Look through the data below. Show each line where the string "azul" occurs.
── EXERCISE DATA ──
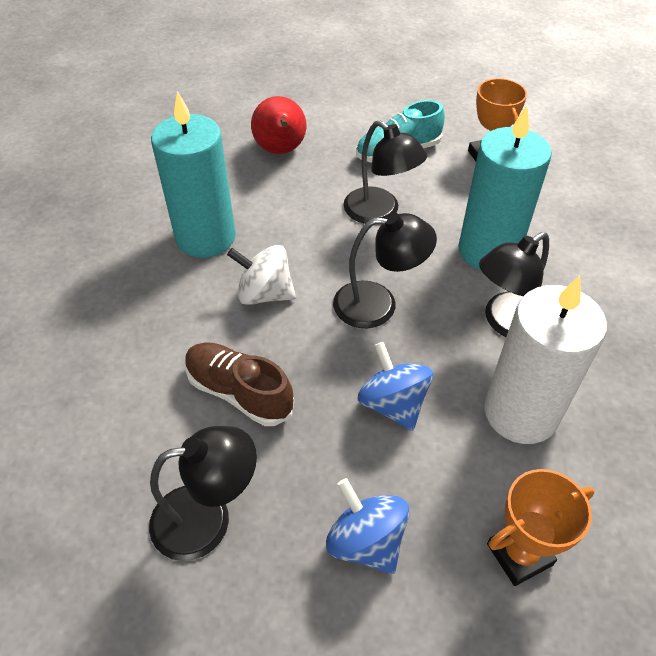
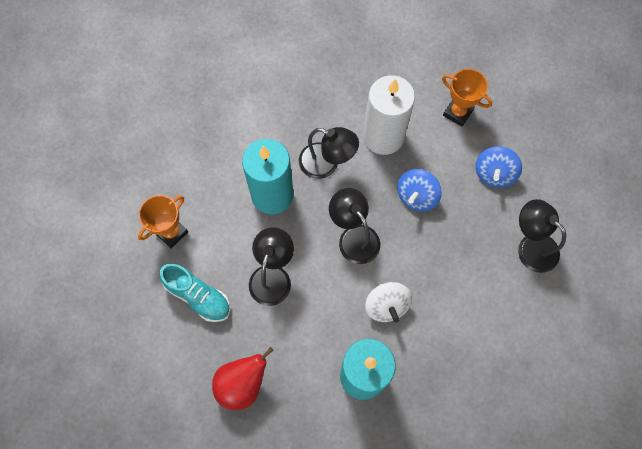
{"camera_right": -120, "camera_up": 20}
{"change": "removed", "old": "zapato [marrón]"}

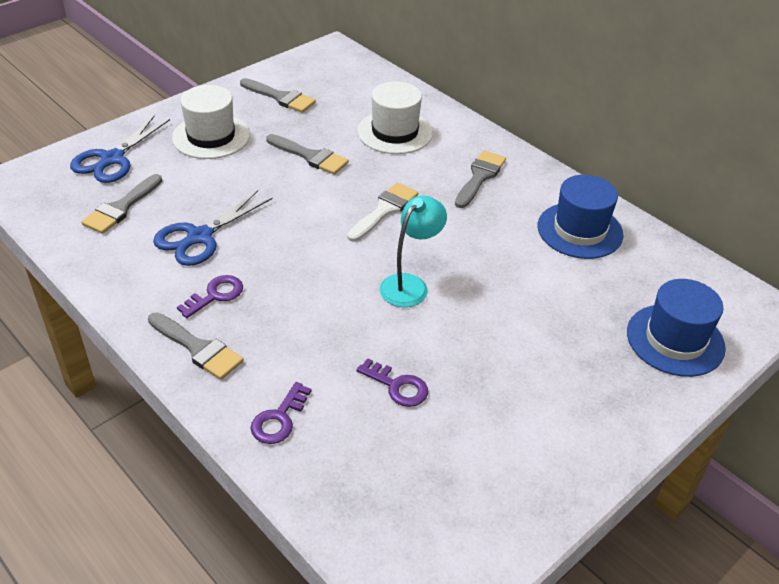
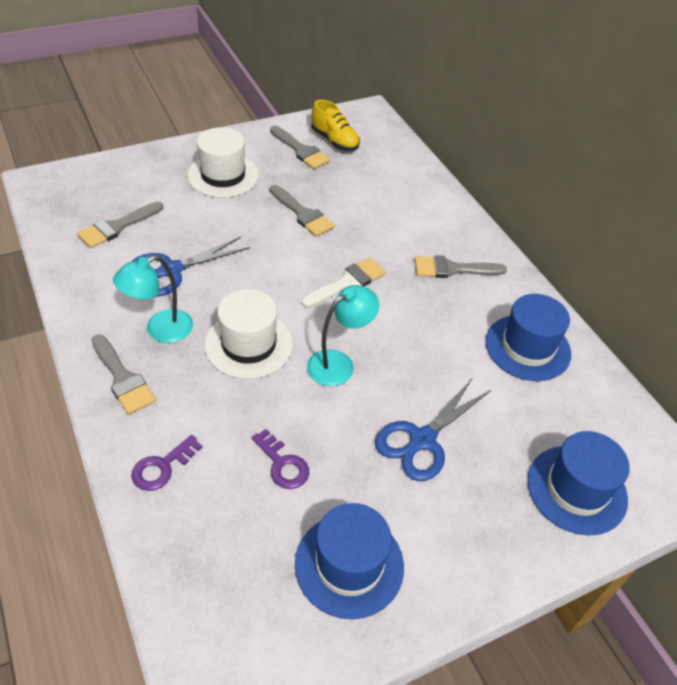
{"camera_right": 15, "camera_up": 5}
{"change": "added", "new": "sombrero [azul] (1st from left)"}
{"change": "added", "new": "zapato [amarillo]"}
{"change": "moved", "old": "tijeras [azul] (1st from left in the first image)", "new": "tijeras [azul] (2nd from left)"}
{"change": "moved", "old": "sombrero [blanco] (2nd from left)"}
{"change": "replaced", "old": "llave [morado] (1st from left)", "new": "lámpara [turquesa] (1st from left)"}
{"change": "turned", "old": "pincel [gris] (5th from left)", "degrees": -135}

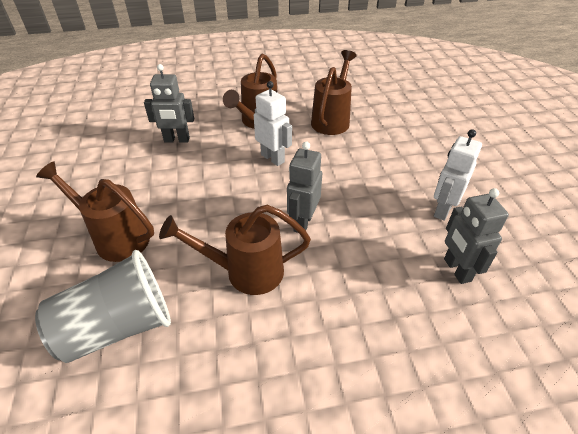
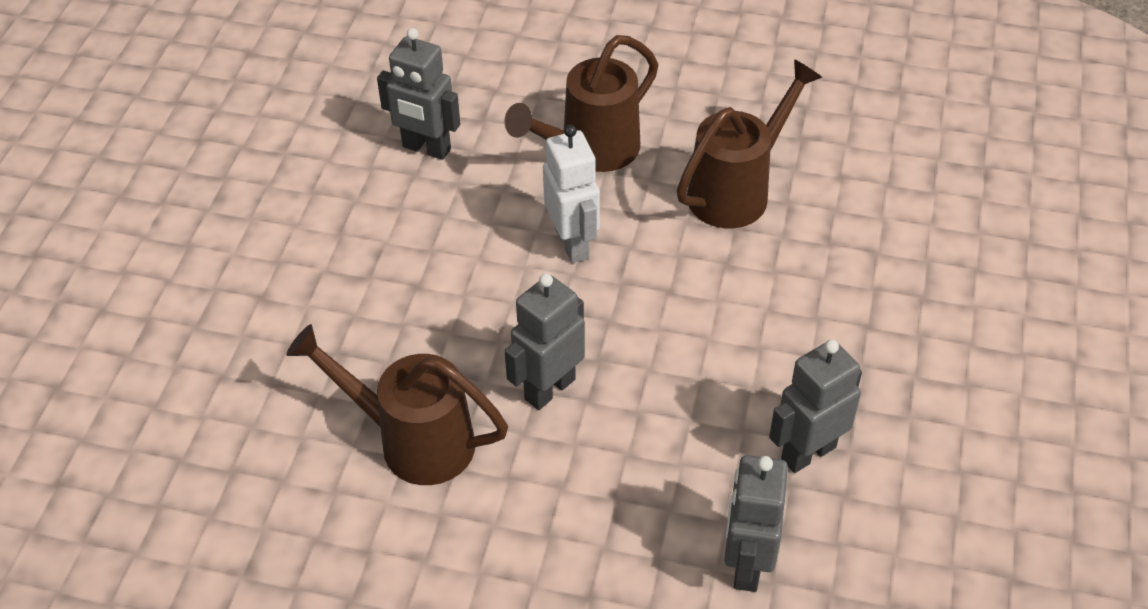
{"camera_right": 25, "camera_up": 5}
{"change": "removed", "old": "vaso [gris]"}
{"change": "removed", "old": "regadera [marrón] (1st from left)"}
{"change": "recoloured", "old": "robot [blanco] (2nd from left)", "new": "robot [gris] (4th from left)"}

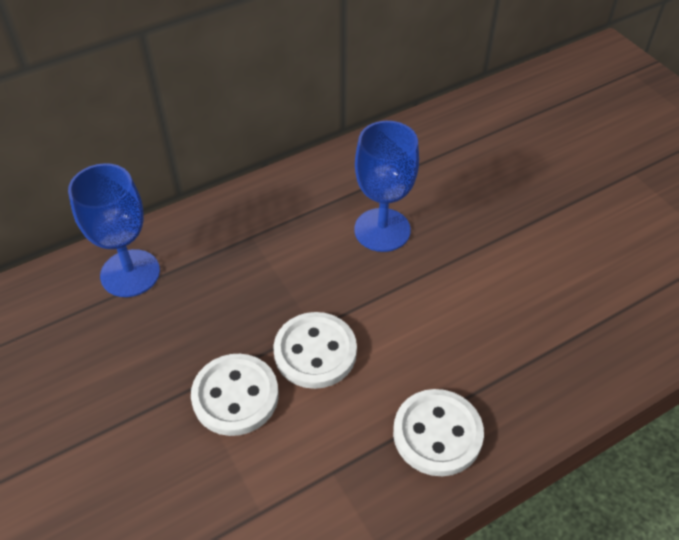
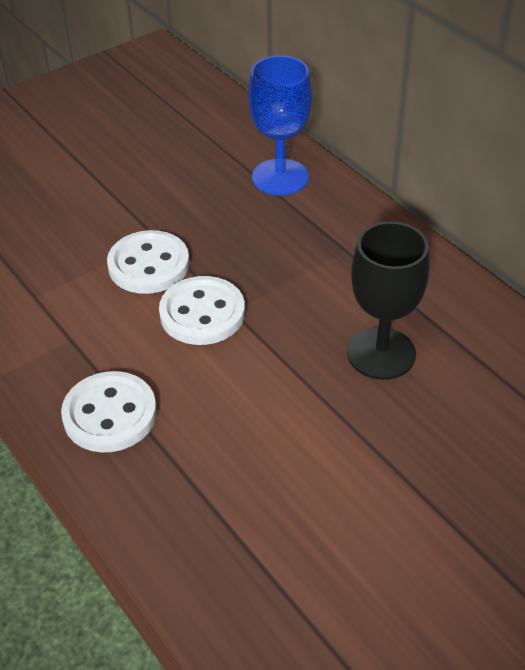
{"camera_right": 85, "camera_up": -5}
{"change": "recoloured", "old": "copa [azul] (2nd from left)", "new": "copa [negro]"}

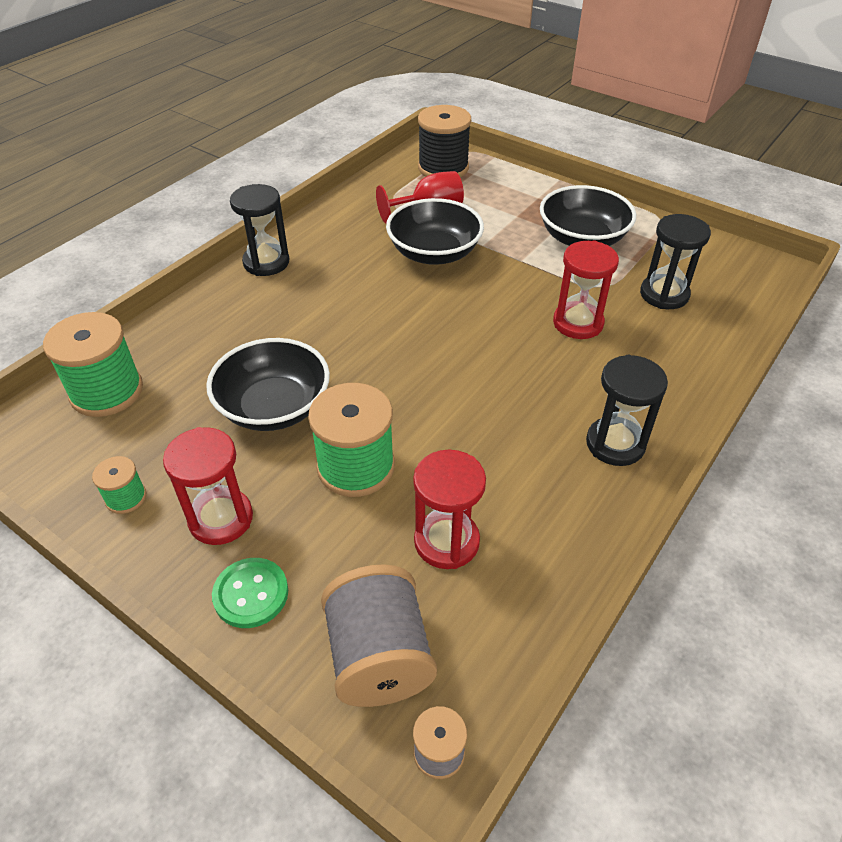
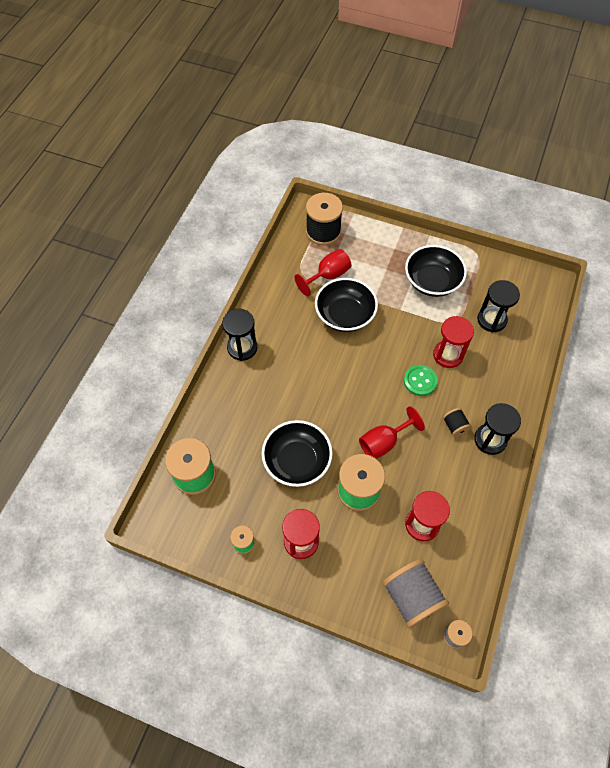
{"camera_right": -15, "camera_up": 15}
{"change": "added", "new": "copa [rojo] (2nd from left)"}
{"change": "added", "new": "carrete [negro] (2nd from left)"}
{"change": "moved", "old": "botón [verde]"}

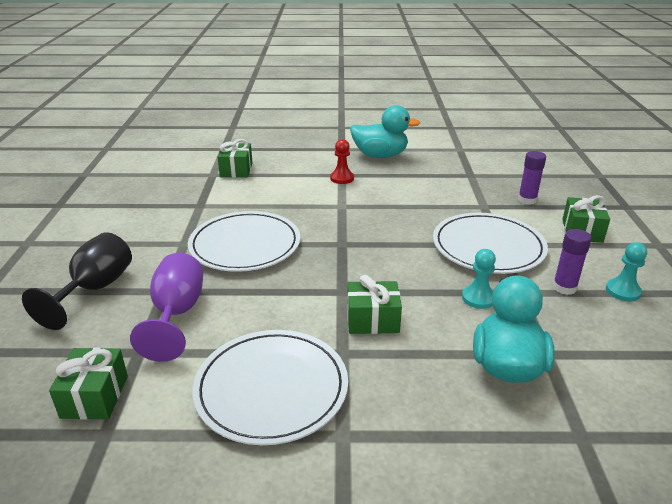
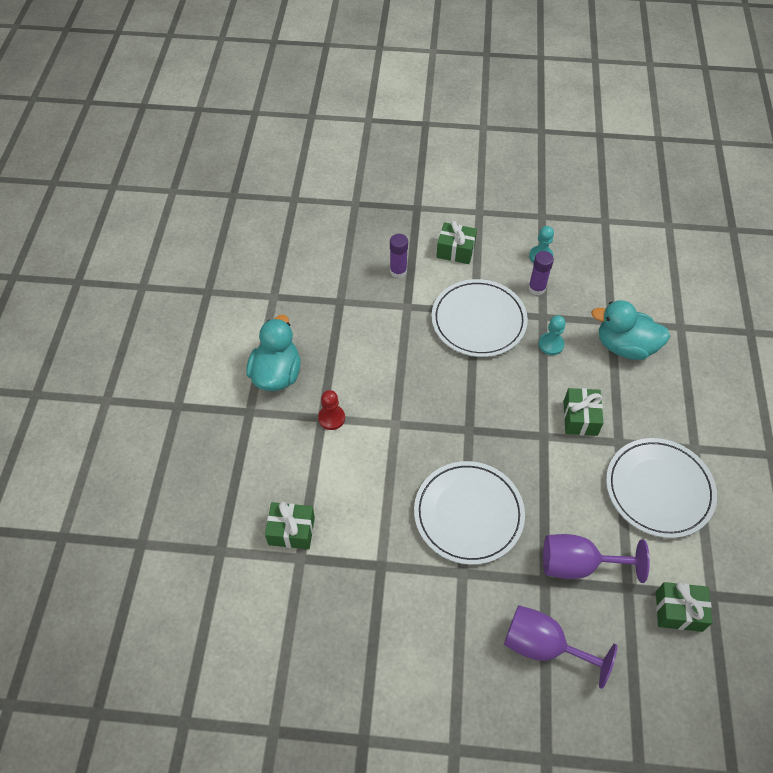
{"camera_right": -85, "camera_up": 25}
{"change": "recoloured", "old": "copa [negro]", "new": "copa [morado] (1st from left)"}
───
## ANSWER AREA
{"change": "added", "new": "sombrero [azul] (1st from left)"}
{"change": "moved", "old": "tijeras [azul] (1st from left in the first image)", "new": "tijeras [azul] (2nd from left)"}
{"change": "recoloured", "old": "copa [azul] (2nd from left)", "new": "copa [negro]"}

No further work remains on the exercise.